What this task involves –
Retype the data exactly, skipping any picture in it.

########

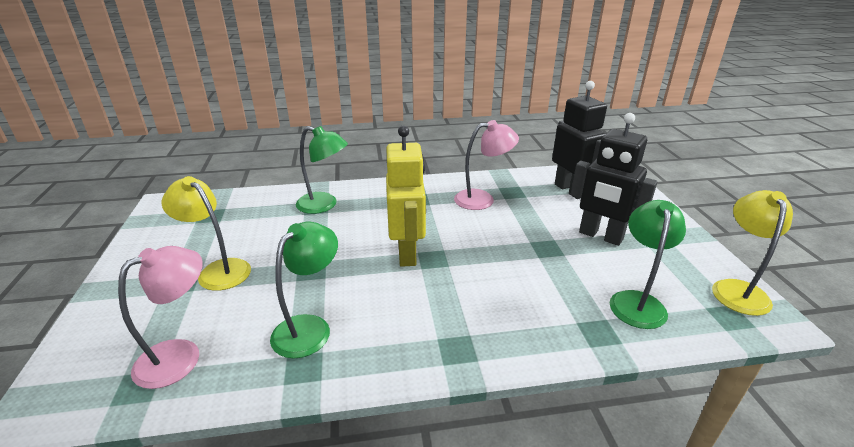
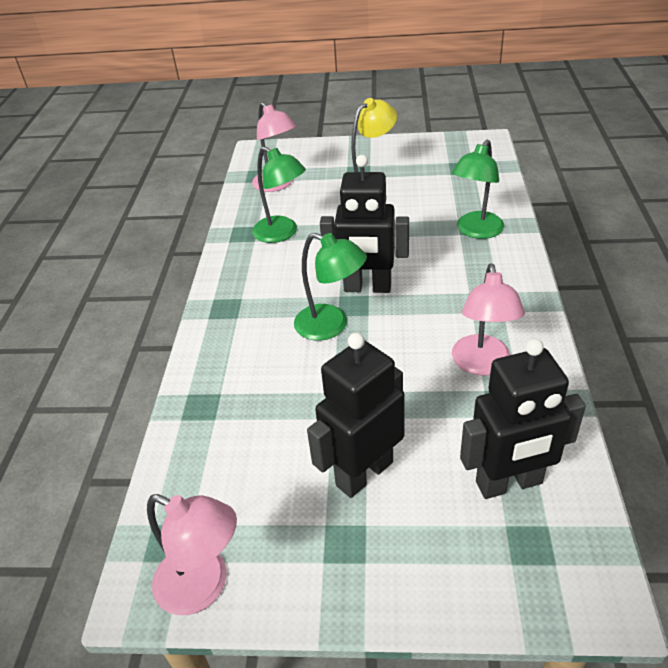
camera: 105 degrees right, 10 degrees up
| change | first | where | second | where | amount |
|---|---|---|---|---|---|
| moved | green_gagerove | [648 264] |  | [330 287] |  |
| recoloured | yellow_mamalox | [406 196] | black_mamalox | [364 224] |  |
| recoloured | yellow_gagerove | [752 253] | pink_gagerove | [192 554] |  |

########

Task result –
camera: 105 degrees right, 10 degrees up
| change | first | where | second | where | amount |
|---|---|---|---|---|---|
| moved | green_gagerove | [648 264] |  | [330 287] |  |
| recoloured | yellow_mamalox | [406 196] | black_mamalox | [364 224] |  |
| recoloured | yellow_gagerove | [752 253] | pink_gagerove | [192 554] |  |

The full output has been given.